> **WHAT THE EXERCISE ASKS**
Each line from the one containing "(96, 283) = (396, 154): red" to the end of the data must be copied exactly, the first and last included; no other lines and no pictures belong in the copy.

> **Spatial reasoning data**

----

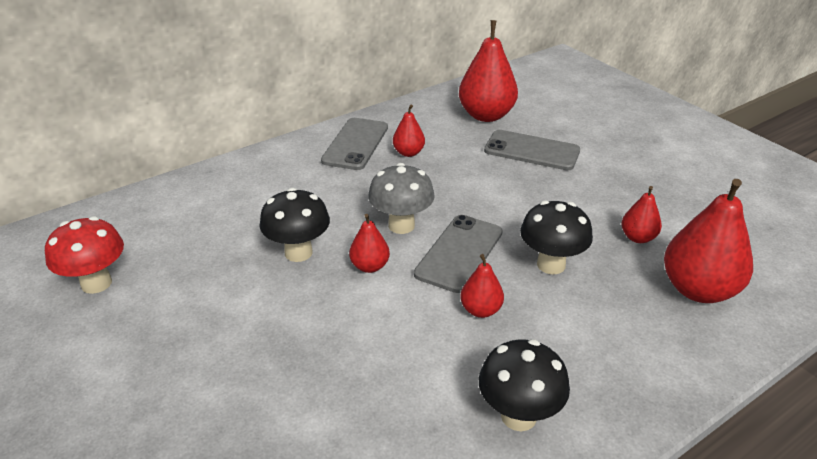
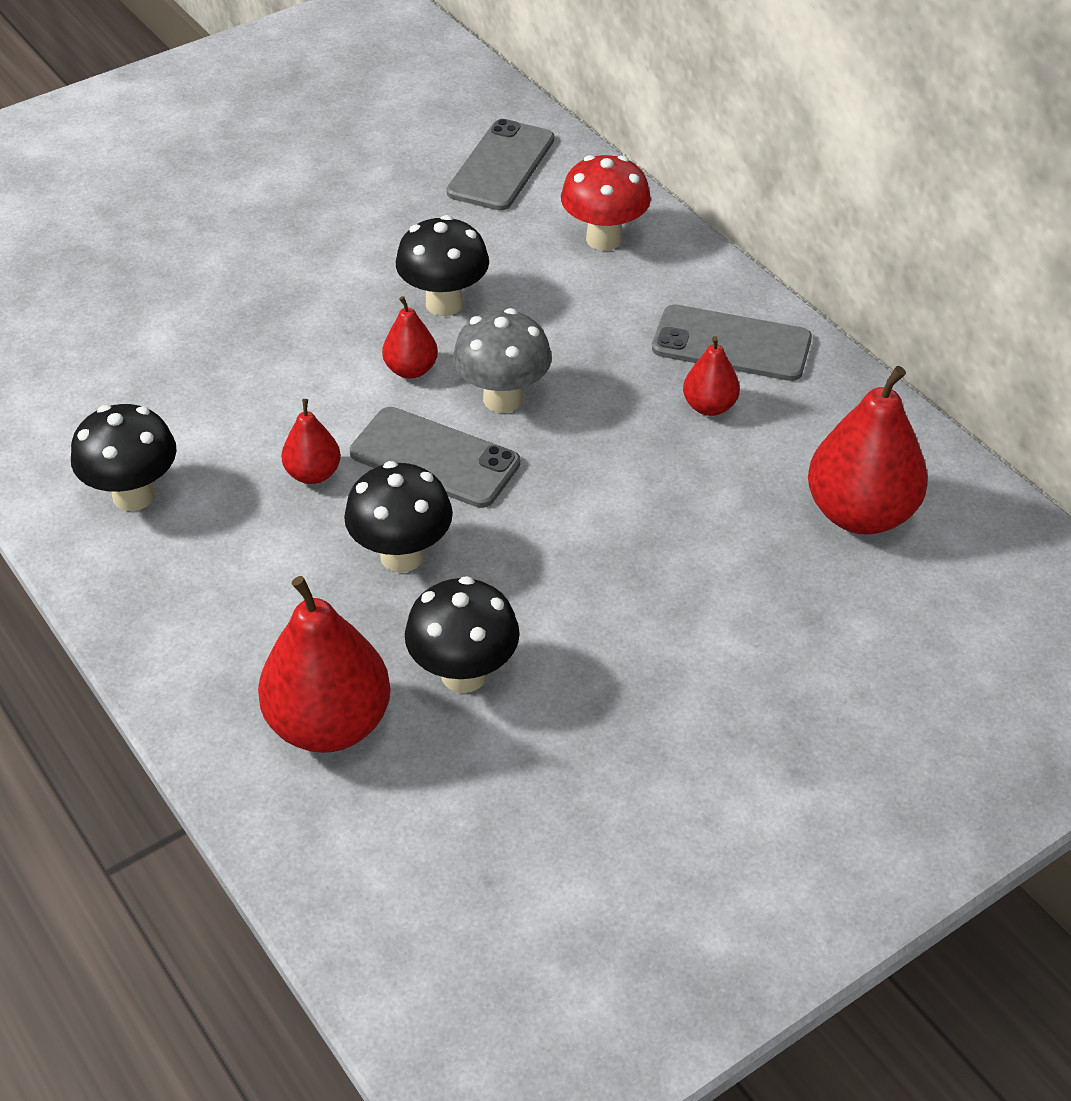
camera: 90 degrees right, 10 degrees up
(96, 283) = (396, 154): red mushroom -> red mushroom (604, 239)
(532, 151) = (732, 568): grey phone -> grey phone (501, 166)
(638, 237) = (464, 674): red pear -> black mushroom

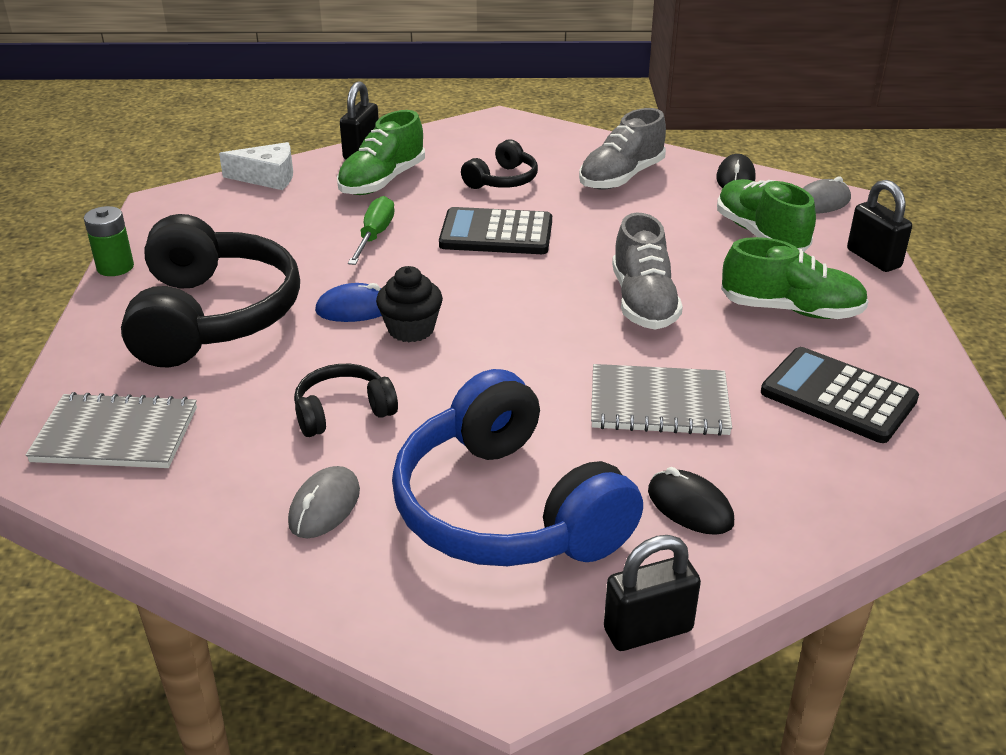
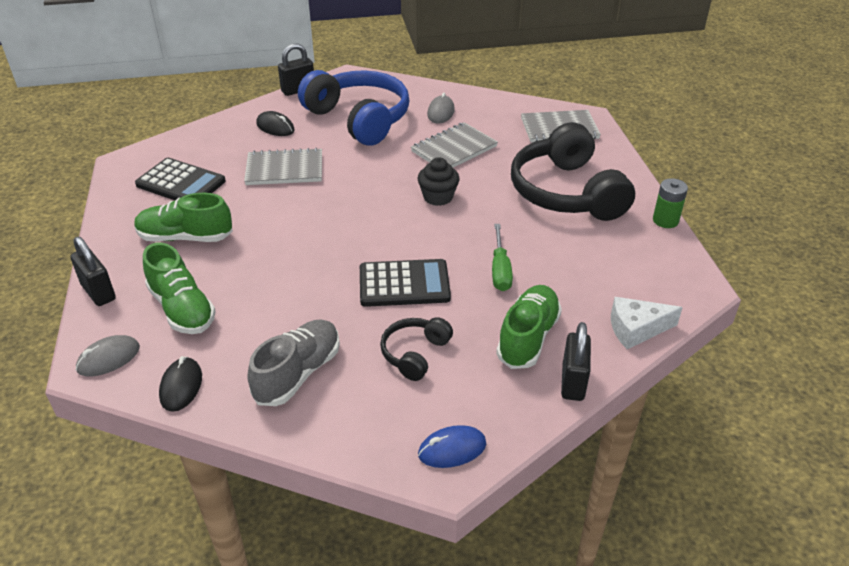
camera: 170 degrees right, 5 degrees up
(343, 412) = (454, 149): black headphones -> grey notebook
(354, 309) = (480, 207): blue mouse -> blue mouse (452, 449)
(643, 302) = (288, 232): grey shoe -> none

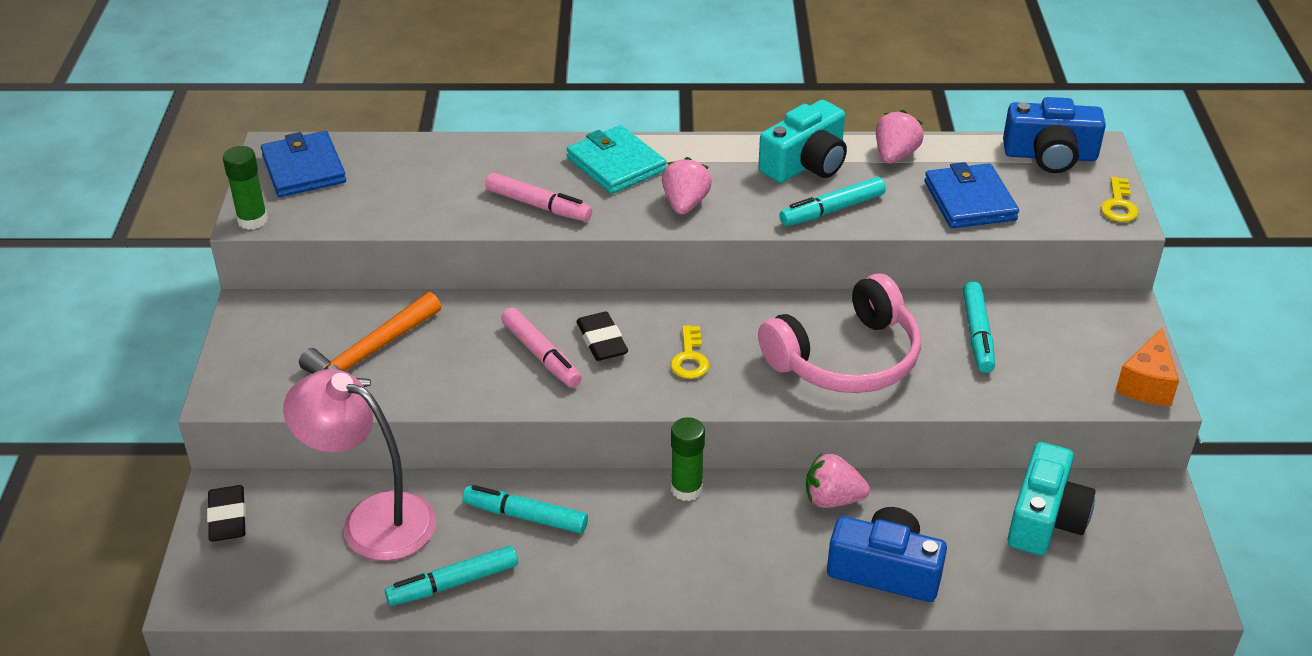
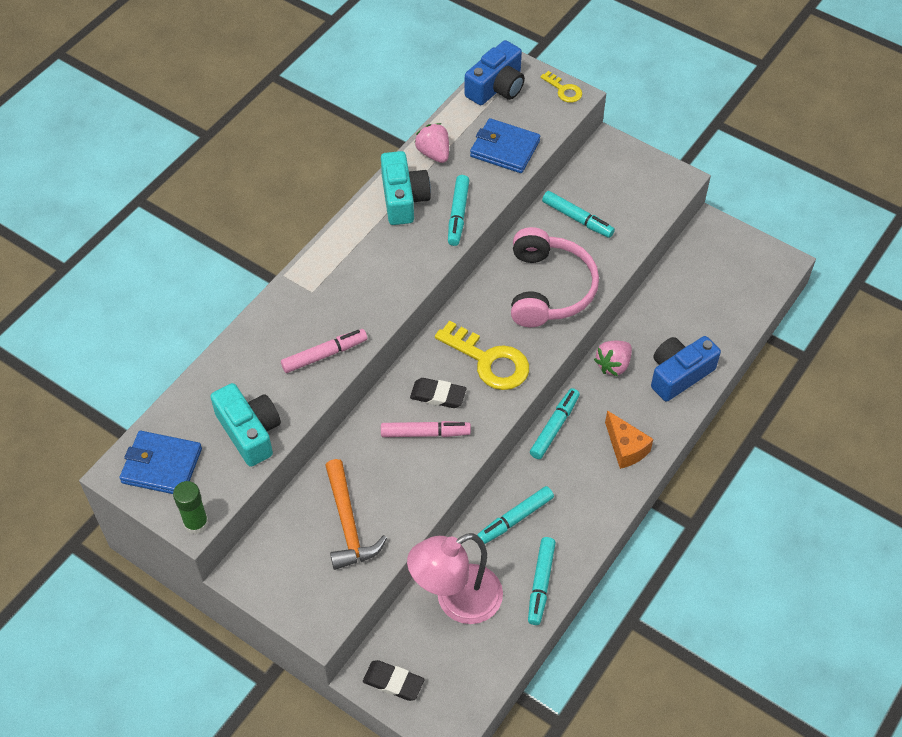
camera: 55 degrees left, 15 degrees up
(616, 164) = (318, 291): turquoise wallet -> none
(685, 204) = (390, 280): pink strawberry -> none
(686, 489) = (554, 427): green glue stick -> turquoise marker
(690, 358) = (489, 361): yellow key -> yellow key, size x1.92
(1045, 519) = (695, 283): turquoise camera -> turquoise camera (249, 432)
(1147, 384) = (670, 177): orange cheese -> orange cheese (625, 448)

----

> **RESULT OF THIS TASK**
(96, 283) = (396, 154): red mushroom -> red mushroom (604, 239)
(532, 151) = (732, 568): grey phone -> grey phone (501, 166)
(638, 237) = (464, 674): red pear -> black mushroom

camera: 170 degrees right, 5 degrees up
(343, 412) = (454, 149): black headphones -> grey notebook
(354, 309) = (480, 207): blue mouse -> blue mouse (452, 449)
(643, 302) = (288, 232): grey shoe -> none

camera: 55 degrees left, 15 degrees up
(616, 164) = (318, 291): turquoise wallet -> none
(685, 204) = (390, 280): pink strawberry -> none
(686, 489) = (554, 427): green glue stick -> turquoise marker
(690, 358) = (489, 361): yellow key -> yellow key, size x1.92
(1045, 519) = (695, 283): turquoise camera -> turquoise camera (249, 432)
(1147, 384) = (670, 177): orange cheese -> orange cheese (625, 448)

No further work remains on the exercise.